▼▼▼
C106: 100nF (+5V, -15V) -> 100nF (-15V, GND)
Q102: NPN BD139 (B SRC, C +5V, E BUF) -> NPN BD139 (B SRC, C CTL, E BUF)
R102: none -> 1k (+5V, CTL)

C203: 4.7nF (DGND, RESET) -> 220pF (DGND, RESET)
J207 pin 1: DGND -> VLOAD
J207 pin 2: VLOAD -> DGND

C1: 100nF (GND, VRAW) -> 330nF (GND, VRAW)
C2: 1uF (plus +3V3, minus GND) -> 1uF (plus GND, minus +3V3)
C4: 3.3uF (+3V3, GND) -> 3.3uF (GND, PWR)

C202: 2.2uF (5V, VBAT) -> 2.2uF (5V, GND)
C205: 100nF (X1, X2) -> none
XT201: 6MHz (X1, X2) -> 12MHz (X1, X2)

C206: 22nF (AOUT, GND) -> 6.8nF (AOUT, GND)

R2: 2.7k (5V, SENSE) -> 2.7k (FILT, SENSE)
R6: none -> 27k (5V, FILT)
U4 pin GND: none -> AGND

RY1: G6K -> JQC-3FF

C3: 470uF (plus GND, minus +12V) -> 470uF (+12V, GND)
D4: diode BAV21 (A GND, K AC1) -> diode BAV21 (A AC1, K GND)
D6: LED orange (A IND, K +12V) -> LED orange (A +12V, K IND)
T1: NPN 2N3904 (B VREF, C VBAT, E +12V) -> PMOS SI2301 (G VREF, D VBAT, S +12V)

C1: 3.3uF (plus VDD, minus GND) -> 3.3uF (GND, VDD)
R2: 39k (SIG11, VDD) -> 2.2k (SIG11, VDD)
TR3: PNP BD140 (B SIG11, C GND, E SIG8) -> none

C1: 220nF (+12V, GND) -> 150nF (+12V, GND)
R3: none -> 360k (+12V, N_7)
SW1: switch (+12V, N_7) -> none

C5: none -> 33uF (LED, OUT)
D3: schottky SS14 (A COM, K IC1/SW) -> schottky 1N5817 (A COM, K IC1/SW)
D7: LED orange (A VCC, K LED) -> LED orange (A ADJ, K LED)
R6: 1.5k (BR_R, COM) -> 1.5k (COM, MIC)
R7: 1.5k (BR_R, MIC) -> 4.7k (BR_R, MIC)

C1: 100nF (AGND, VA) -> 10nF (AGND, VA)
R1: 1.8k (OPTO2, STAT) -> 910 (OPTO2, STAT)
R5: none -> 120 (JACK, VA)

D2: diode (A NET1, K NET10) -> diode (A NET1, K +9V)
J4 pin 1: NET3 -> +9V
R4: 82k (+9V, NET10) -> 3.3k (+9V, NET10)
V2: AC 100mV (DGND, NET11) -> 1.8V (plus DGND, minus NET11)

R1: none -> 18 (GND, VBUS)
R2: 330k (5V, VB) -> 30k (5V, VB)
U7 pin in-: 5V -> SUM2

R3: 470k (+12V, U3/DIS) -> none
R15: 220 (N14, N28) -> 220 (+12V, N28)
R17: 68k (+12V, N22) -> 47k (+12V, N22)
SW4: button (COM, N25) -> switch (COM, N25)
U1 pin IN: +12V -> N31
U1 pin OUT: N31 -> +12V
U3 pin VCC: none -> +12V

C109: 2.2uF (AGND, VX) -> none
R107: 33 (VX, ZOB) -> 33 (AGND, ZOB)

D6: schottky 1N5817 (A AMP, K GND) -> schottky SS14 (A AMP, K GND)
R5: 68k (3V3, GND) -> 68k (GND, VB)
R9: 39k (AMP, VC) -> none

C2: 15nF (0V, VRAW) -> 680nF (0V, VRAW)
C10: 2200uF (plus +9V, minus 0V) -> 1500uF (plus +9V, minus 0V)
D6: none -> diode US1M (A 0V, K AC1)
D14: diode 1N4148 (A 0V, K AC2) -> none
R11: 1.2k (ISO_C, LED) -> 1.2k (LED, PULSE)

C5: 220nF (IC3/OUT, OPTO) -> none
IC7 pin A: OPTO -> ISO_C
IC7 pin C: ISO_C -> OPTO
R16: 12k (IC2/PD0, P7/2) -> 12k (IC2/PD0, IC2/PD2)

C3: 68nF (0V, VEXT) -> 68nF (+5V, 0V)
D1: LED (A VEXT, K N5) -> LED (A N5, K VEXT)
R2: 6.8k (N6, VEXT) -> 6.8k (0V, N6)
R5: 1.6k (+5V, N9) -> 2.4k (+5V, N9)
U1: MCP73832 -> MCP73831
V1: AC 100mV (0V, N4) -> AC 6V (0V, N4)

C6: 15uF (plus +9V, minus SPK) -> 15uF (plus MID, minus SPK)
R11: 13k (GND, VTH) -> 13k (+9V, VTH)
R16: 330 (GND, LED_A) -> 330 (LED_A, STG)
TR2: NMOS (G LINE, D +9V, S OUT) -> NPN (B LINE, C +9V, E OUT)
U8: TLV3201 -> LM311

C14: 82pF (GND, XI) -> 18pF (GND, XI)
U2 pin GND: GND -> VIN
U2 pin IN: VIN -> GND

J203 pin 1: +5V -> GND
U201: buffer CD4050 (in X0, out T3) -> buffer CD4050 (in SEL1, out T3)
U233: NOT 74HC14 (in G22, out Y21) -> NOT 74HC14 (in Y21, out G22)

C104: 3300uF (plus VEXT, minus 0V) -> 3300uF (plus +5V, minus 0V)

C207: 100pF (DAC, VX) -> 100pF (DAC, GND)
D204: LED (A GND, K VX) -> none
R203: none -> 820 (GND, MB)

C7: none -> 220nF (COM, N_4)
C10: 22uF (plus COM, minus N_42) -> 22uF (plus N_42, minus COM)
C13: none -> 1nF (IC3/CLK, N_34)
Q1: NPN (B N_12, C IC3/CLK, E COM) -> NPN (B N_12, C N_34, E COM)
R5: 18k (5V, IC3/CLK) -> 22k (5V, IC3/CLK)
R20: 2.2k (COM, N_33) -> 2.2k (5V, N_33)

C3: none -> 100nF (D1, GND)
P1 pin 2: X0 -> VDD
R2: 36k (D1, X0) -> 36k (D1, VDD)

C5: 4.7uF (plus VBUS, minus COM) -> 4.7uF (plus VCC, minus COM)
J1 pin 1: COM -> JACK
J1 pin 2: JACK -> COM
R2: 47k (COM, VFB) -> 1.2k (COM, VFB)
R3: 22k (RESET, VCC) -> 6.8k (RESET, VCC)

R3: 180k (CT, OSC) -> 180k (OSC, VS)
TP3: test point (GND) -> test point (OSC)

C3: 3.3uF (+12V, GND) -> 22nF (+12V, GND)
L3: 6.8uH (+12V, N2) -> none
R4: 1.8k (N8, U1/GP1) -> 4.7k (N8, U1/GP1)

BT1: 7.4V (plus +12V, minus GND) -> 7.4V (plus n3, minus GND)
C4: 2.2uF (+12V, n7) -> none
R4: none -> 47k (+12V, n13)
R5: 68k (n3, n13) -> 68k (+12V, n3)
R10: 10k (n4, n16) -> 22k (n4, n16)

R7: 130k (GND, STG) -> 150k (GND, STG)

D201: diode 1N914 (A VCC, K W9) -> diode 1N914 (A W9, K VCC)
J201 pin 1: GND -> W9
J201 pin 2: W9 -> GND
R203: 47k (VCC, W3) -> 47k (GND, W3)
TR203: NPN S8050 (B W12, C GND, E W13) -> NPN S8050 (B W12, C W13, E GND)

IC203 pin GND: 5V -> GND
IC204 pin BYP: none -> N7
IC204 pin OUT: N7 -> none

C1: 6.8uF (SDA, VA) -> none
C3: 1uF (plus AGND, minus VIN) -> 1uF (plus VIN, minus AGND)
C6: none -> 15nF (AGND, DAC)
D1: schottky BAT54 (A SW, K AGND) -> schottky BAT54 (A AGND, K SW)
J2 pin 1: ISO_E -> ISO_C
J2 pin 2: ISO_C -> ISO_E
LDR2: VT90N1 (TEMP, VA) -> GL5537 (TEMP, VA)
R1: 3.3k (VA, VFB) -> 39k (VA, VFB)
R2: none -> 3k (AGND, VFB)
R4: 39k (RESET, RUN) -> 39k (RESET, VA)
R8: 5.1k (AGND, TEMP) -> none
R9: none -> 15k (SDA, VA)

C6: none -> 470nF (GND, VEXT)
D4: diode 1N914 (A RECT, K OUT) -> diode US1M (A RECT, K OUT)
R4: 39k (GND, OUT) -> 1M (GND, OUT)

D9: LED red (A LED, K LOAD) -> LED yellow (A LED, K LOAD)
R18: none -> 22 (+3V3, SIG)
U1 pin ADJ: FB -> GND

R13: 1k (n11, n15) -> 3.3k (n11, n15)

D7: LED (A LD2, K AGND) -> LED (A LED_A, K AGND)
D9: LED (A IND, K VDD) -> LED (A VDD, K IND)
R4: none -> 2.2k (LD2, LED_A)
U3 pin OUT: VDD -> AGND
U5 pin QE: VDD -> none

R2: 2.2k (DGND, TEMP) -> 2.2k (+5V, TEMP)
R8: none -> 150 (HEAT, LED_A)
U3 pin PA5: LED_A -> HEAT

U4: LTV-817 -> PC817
▲▲▲
Say how many lines in the records contain the string "plus". No other text is needed.

◆ ANSWER TO THIS EXERCISE ◆
11